[Problem to work on] Extract each line of the material that follows exactly and omit its pictures.

++++ Data to use

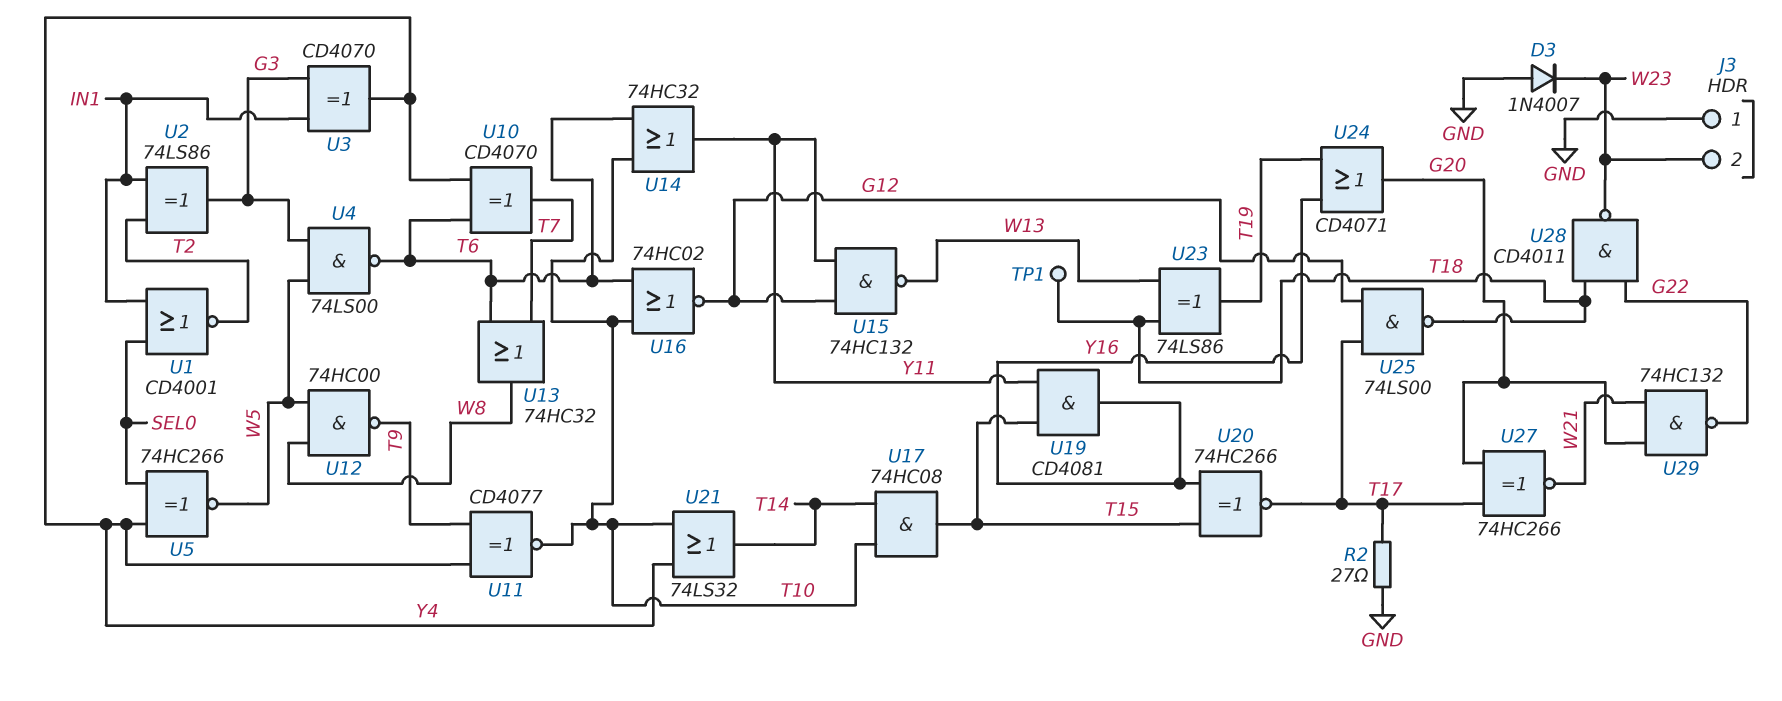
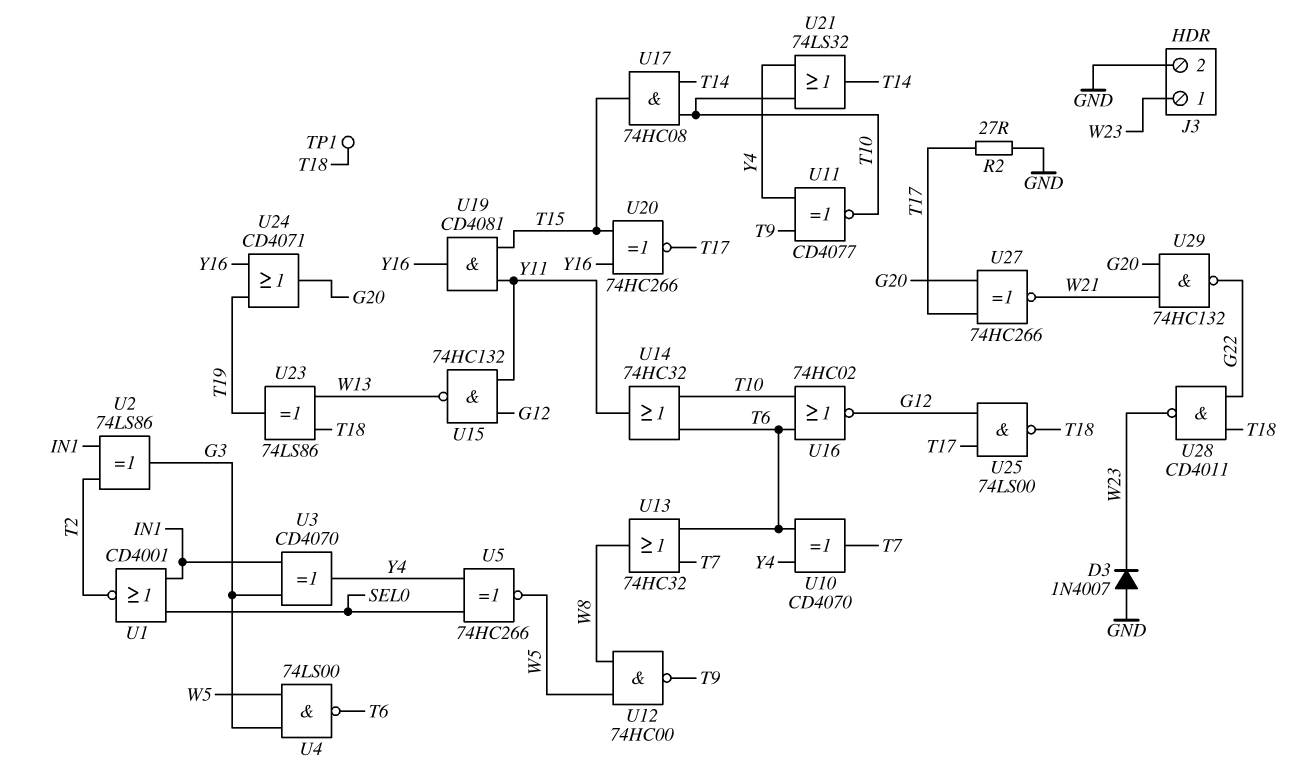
J3 pin 1: GND -> W23
J3 pin 2: W23 -> GND

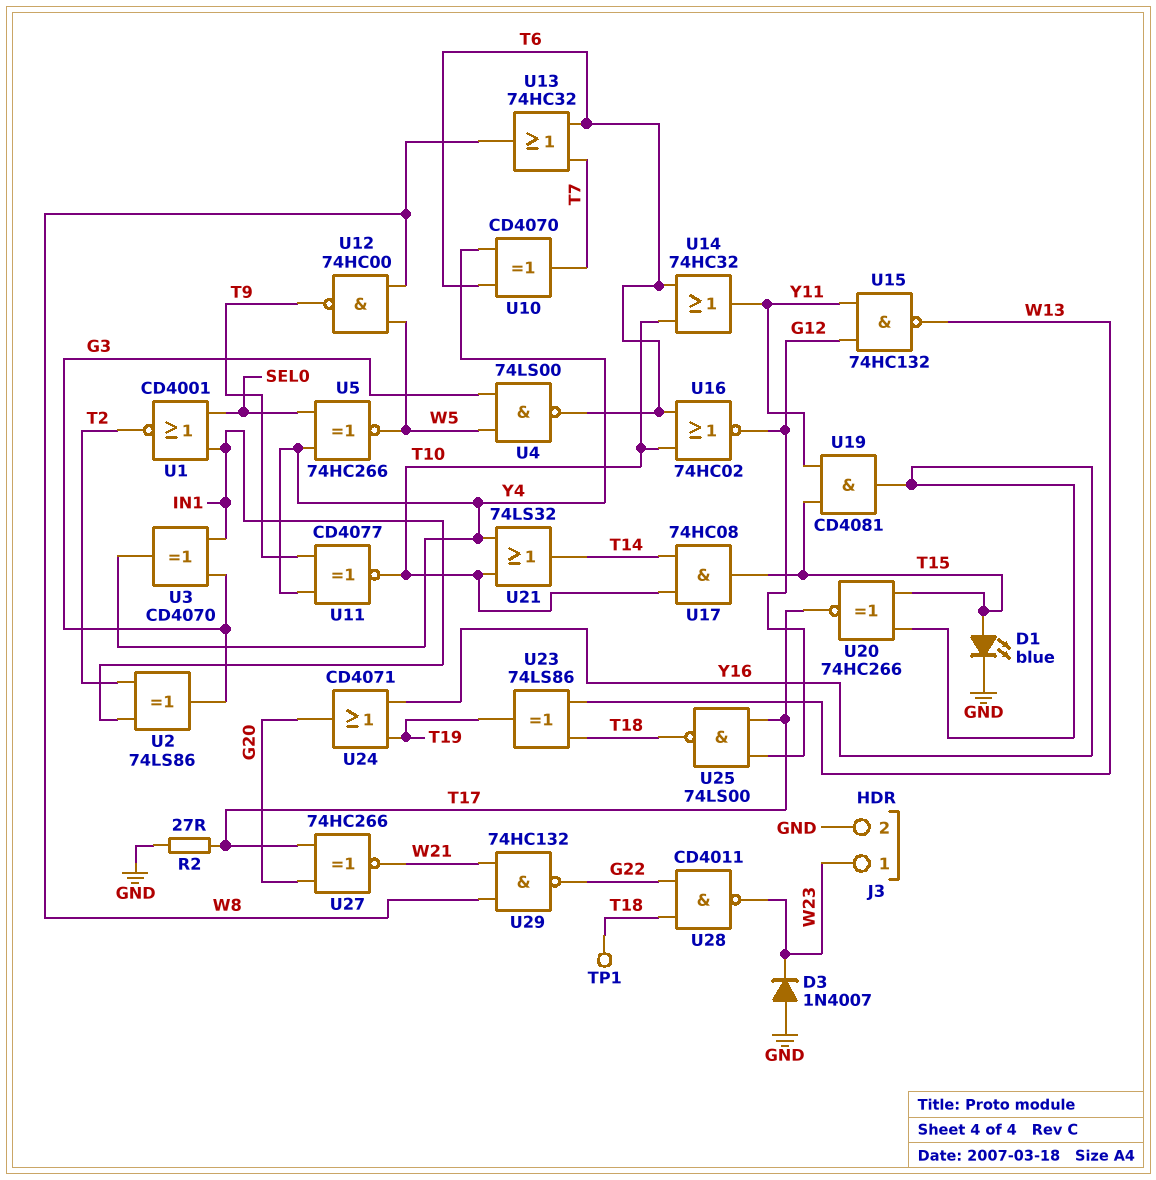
D1: none -> LED blue (A T15, K GND)
U29: NAND 74HC132 (in G20, in W21, out G22) -> NAND 74HC132 (in W8, in W21, out G22)

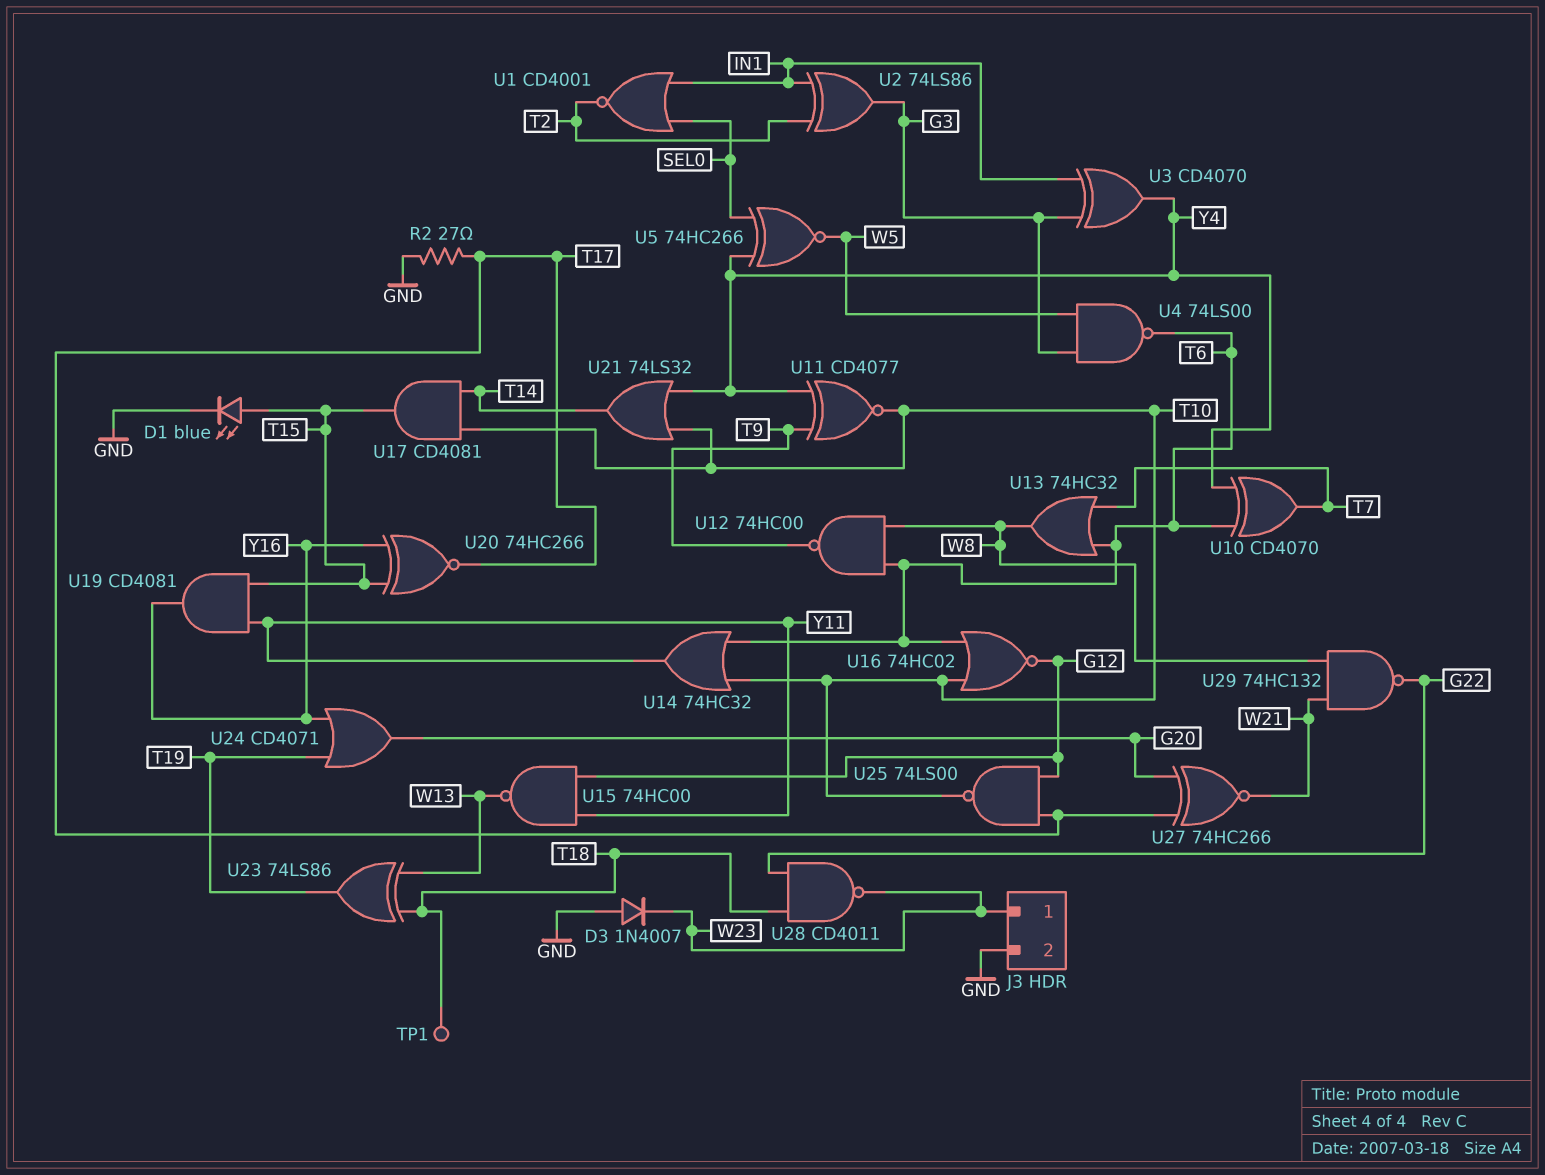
U12: NAND 74HC00 (in W5, in W8, out T9) -> NAND 74HC00 (in T6, in W8, out T9)
U15: NAND 74HC132 (in G12, in Y11, out W13) -> NAND 74HC00 (in G12, in Y11, out W13)
U17: AND 74HC08 (in T10, in T14, out T15) -> AND CD4081 (in T10, in T14, out T15)
U25: NAND 74LS00 (in G12, in T17, out T18) -> NAND 74LS00 (in G12, in T17, out T10)

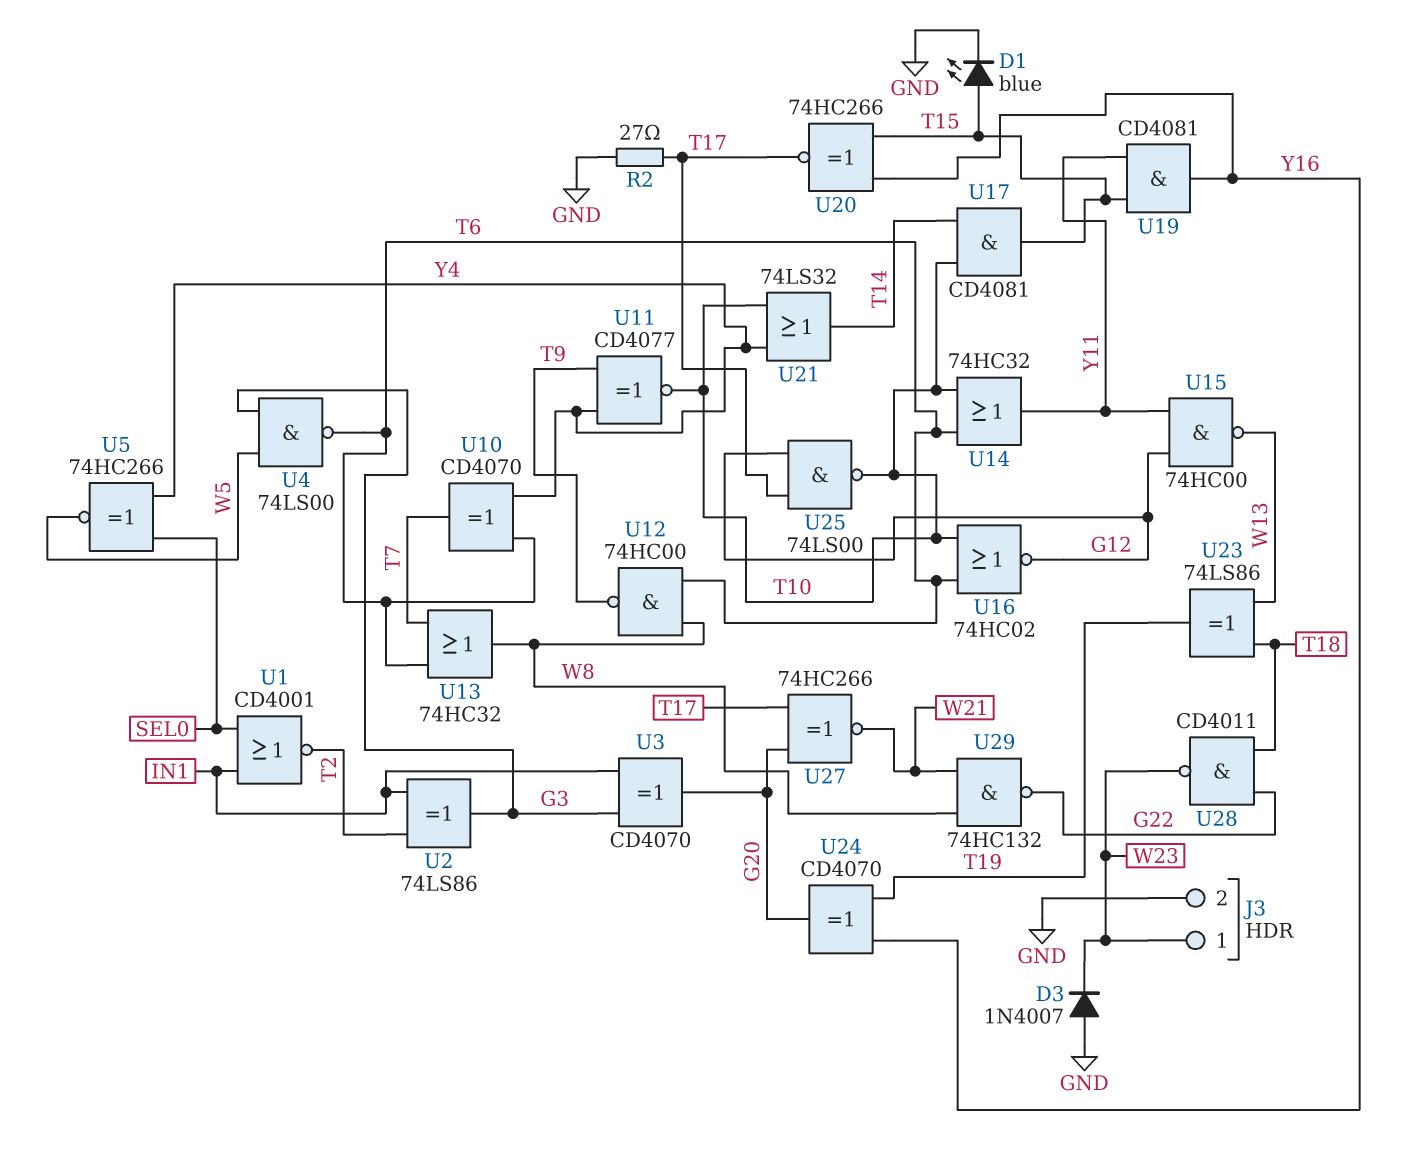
TP1: test point (T18) -> none
U3: XOR CD4070 (in G3, in IN1, out Y4) -> XOR CD4070 (in G3, in IN1, out G20)
U24: OR CD4071 (in T19, in Y16, out G20) -> XOR CD4070 (in T19, in Y16, out G20)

++++++++

[Exercise solution]
J3 pin 1: GND -> W23
J3 pin 2: W23 -> GND

D1: none -> LED blue (A T15, K GND)
U29: NAND 74HC132 (in G20, in W21, out G22) -> NAND 74HC132 (in W8, in W21, out G22)

U12: NAND 74HC00 (in W5, in W8, out T9) -> NAND 74HC00 (in T6, in W8, out T9)
U15: NAND 74HC132 (in G12, in Y11, out W13) -> NAND 74HC00 (in G12, in Y11, out W13)
U17: AND 74HC08 (in T10, in T14, out T15) -> AND CD4081 (in T10, in T14, out T15)
U25: NAND 74LS00 (in G12, in T17, out T18) -> NAND 74LS00 (in G12, in T17, out T10)

TP1: test point (T18) -> none
U3: XOR CD4070 (in G3, in IN1, out Y4) -> XOR CD4070 (in G3, in IN1, out G20)
U24: OR CD4071 (in T19, in Y16, out G20) -> XOR CD4070 (in T19, in Y16, out G20)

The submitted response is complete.